[Start of Attachment]

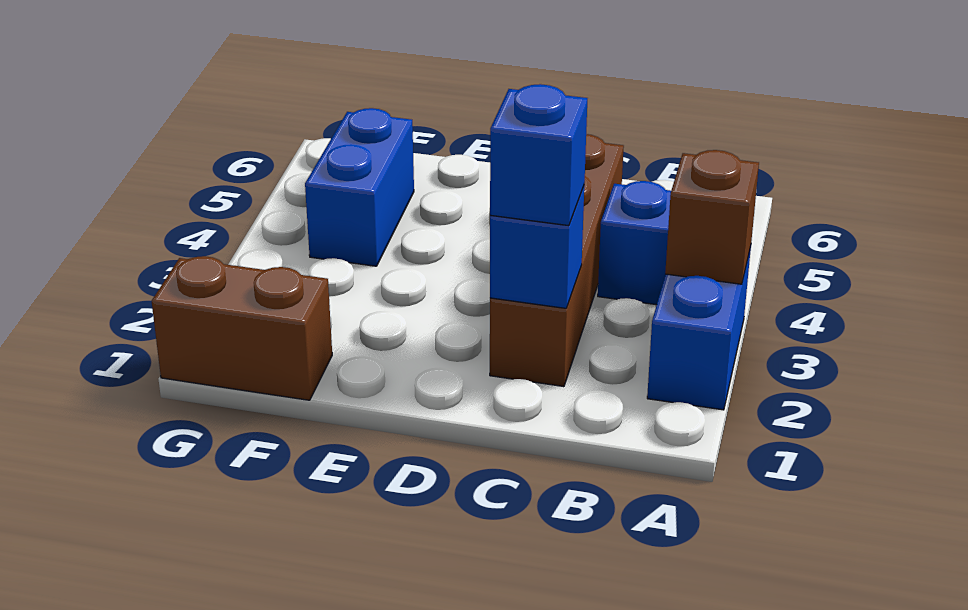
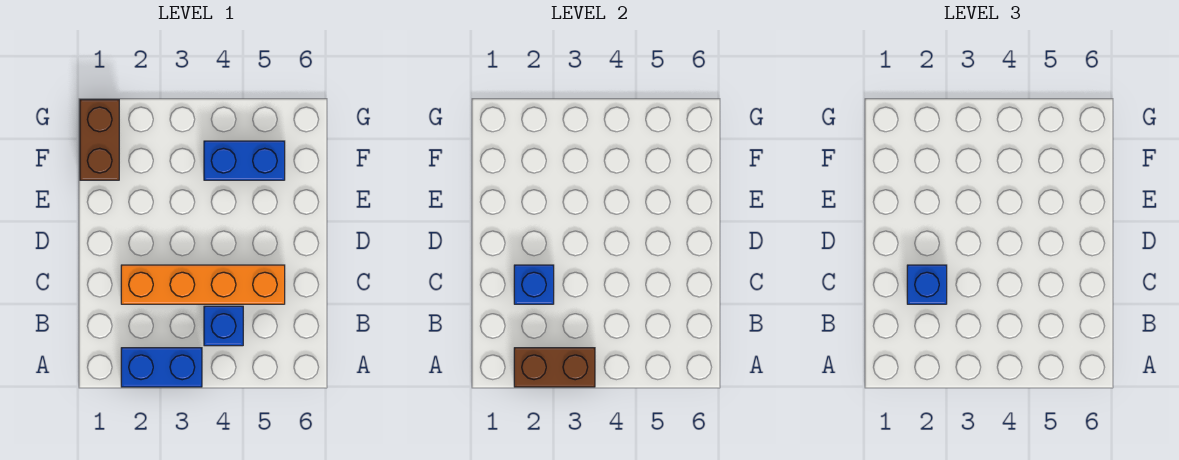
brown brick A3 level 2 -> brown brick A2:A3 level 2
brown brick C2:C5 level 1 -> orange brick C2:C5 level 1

[End of Attachment]
[Start of Attachment]

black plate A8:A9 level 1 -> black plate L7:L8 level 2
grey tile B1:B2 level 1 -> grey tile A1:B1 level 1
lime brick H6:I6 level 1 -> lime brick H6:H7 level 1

[End of Attachment]

■ Problem details ■
Check each line above for the word "brown", and give only the number of lines that contain it.

■ Result ■
2